• [What you need to do]:
Only the lines running from the line with "Q2: NPN (B W15, C" to the end of the listing below should be copied, exactly, without pictures.

• [Given records]:
■ ■ ■

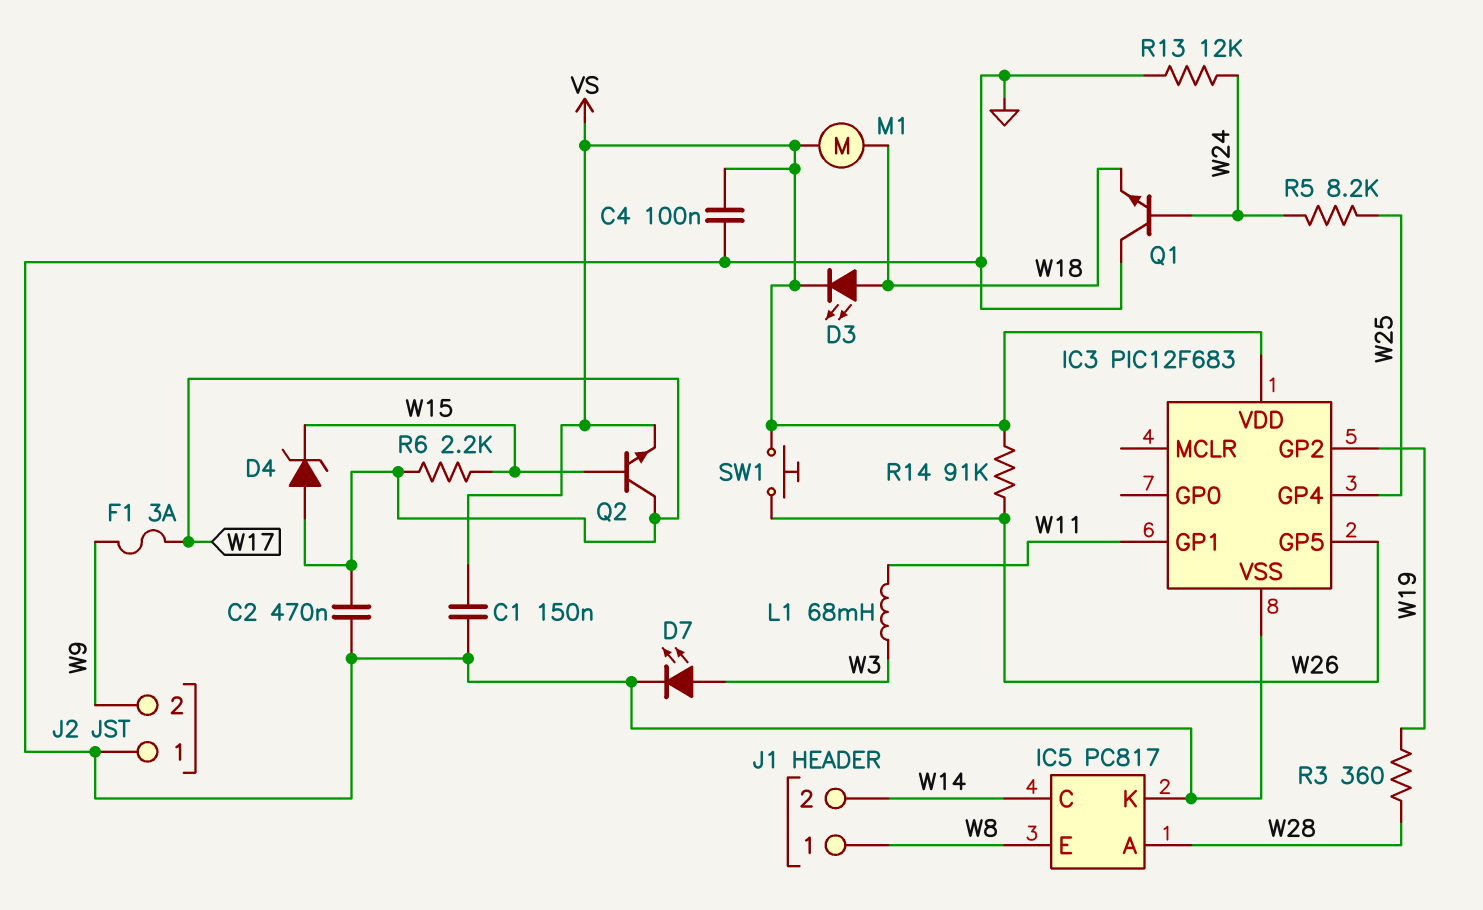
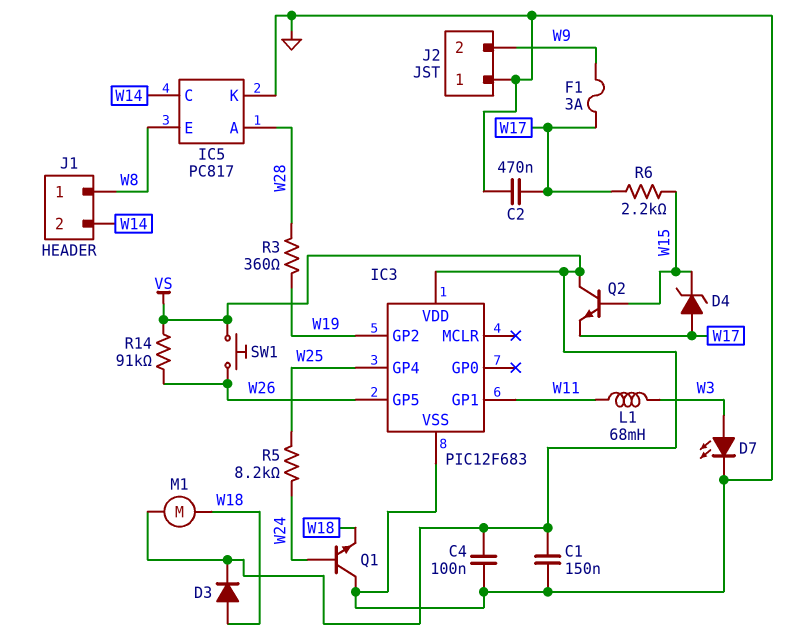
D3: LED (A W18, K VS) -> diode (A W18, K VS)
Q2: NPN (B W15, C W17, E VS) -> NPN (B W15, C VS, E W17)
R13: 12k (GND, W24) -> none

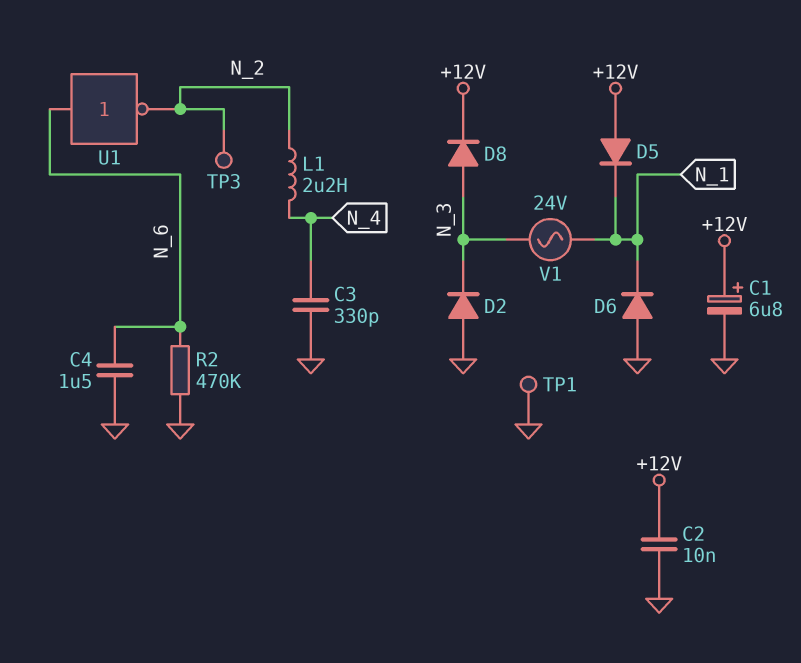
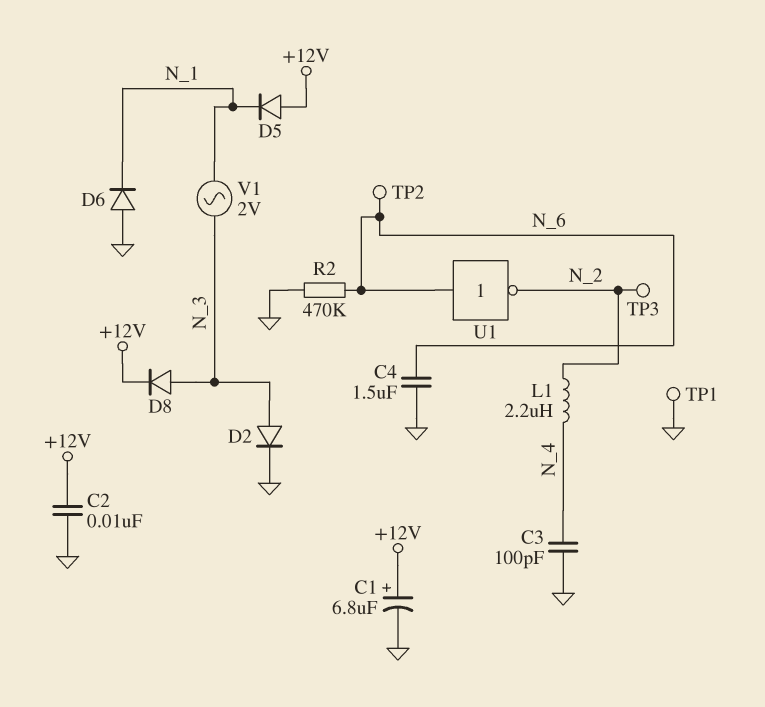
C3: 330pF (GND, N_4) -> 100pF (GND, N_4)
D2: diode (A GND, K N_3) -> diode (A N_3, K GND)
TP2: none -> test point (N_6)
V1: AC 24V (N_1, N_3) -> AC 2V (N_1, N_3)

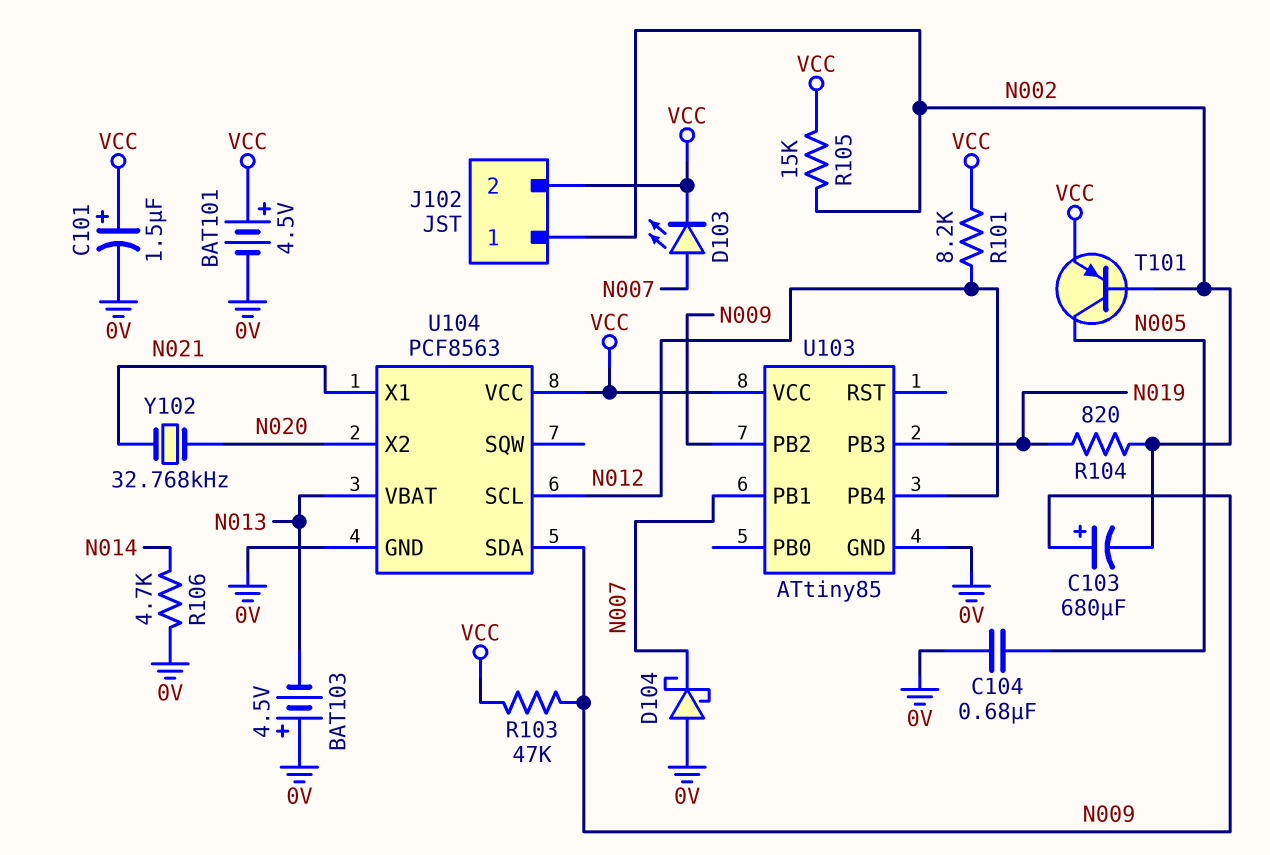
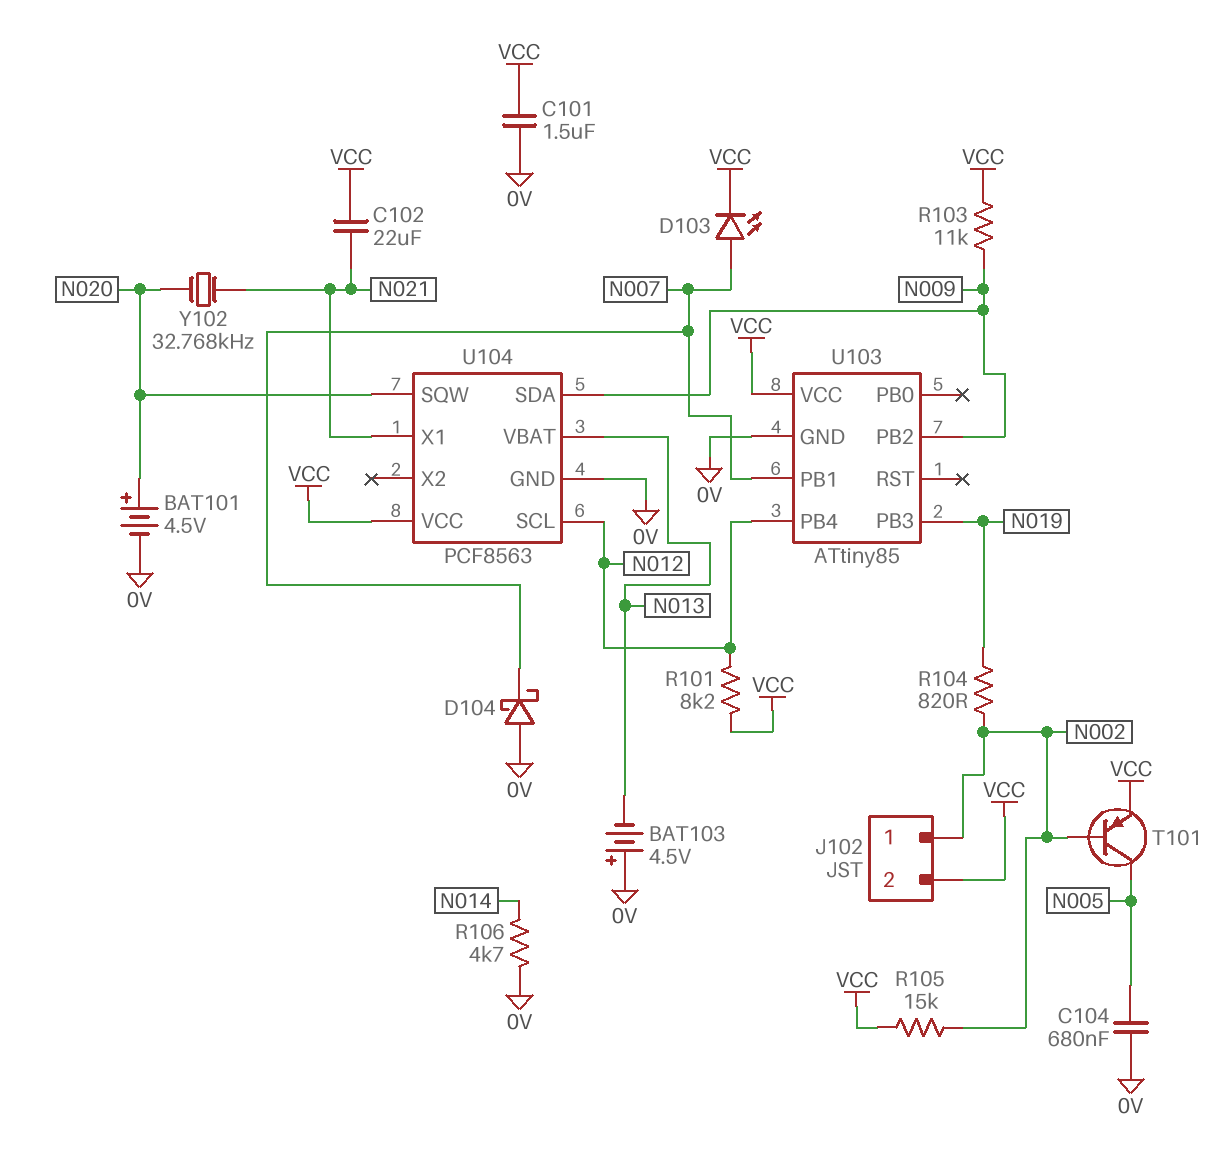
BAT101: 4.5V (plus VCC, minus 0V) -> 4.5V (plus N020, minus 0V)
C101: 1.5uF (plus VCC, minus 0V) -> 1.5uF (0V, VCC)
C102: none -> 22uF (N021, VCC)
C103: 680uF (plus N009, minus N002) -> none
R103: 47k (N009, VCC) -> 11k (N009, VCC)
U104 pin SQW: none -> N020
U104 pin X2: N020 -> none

■ ■ ■

• [Solution for this task]:
Q2: NPN (B W15, C W17, E VS) -> NPN (B W15, C VS, E W17)
R13: 12k (GND, W24) -> none

C3: 330pF (GND, N_4) -> 100pF (GND, N_4)
D2: diode (A GND, K N_3) -> diode (A N_3, K GND)
TP2: none -> test point (N_6)
V1: AC 24V (N_1, N_3) -> AC 2V (N_1, N_3)

BAT101: 4.5V (plus VCC, minus 0V) -> 4.5V (plus N020, minus 0V)
C101: 1.5uF (plus VCC, minus 0V) -> 1.5uF (0V, VCC)
C102: none -> 22uF (N021, VCC)
C103: 680uF (plus N009, minus N002) -> none
R103: 47k (N009, VCC) -> 11k (N009, VCC)
U104 pin SQW: none -> N020
U104 pin X2: N020 -> none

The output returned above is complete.